Work task: Gather every line below where "brown" appears.

Data:

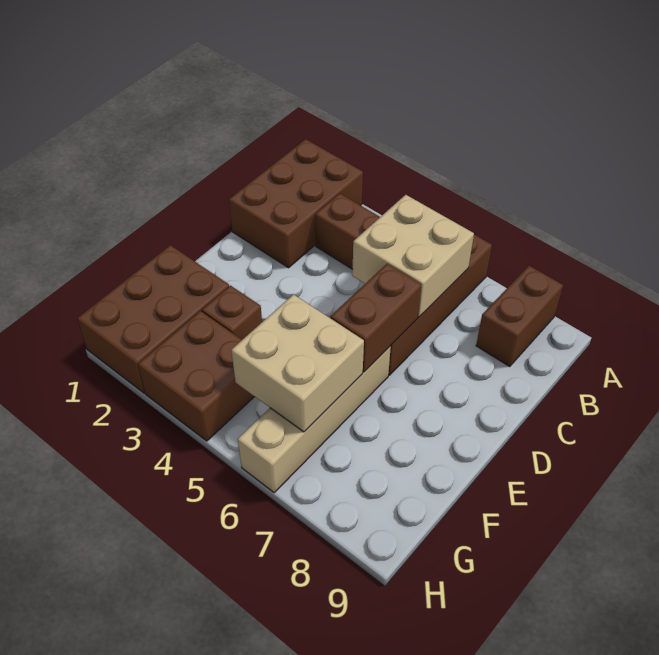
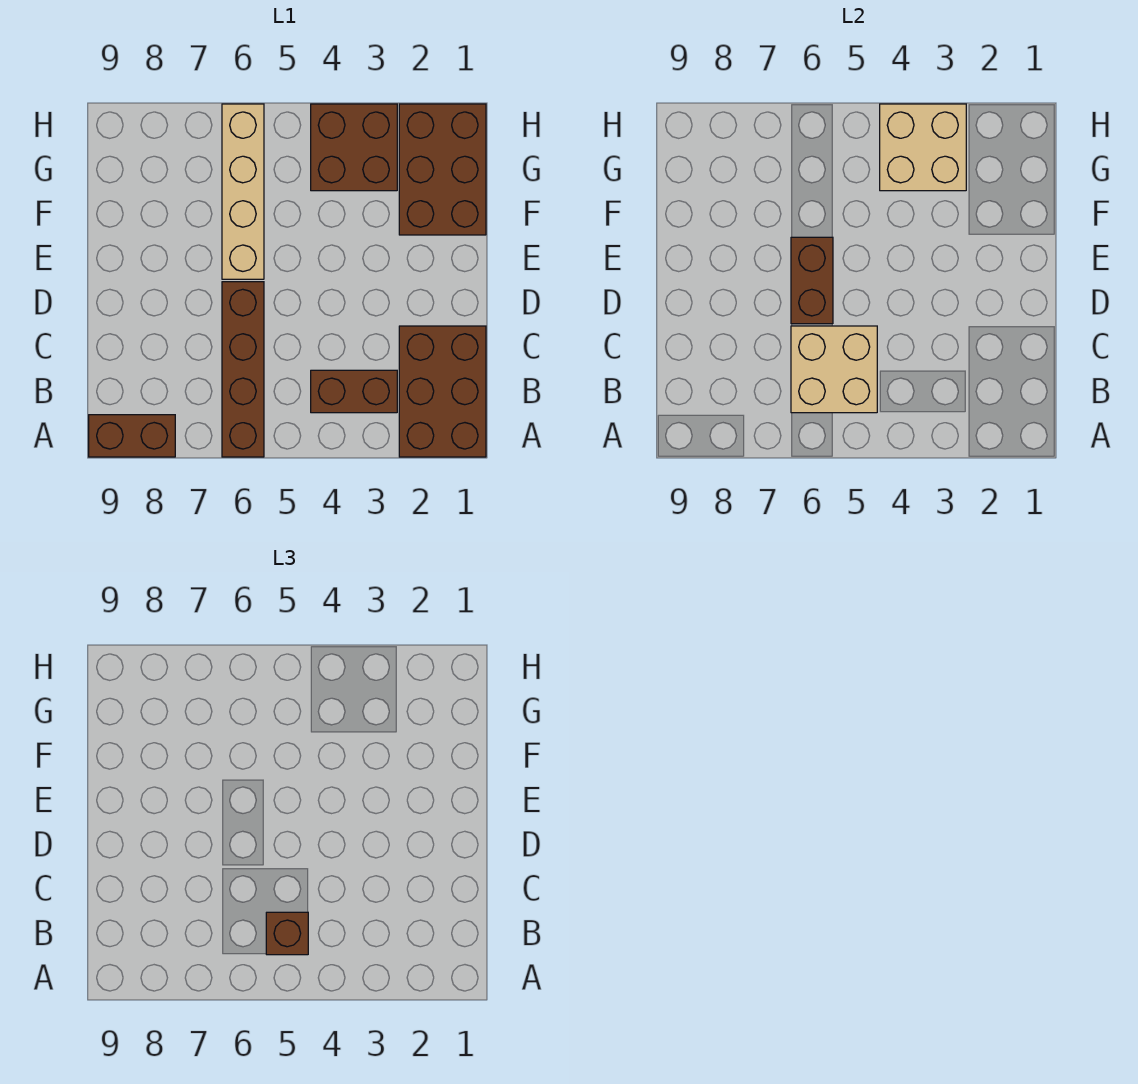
brown brick A8:B8 level 1 -> brown brick A8:A9 level 1
brown brick F3 level 1 -> brown brick B5 level 3
tan brick F5:G6 level 2 -> tan brick G3:H4 level 2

Solution to this exercise:
brown brick A8:B8 level 1 -> brown brick A8:A9 level 1
brown brick F3 level 1 -> brown brick B5 level 3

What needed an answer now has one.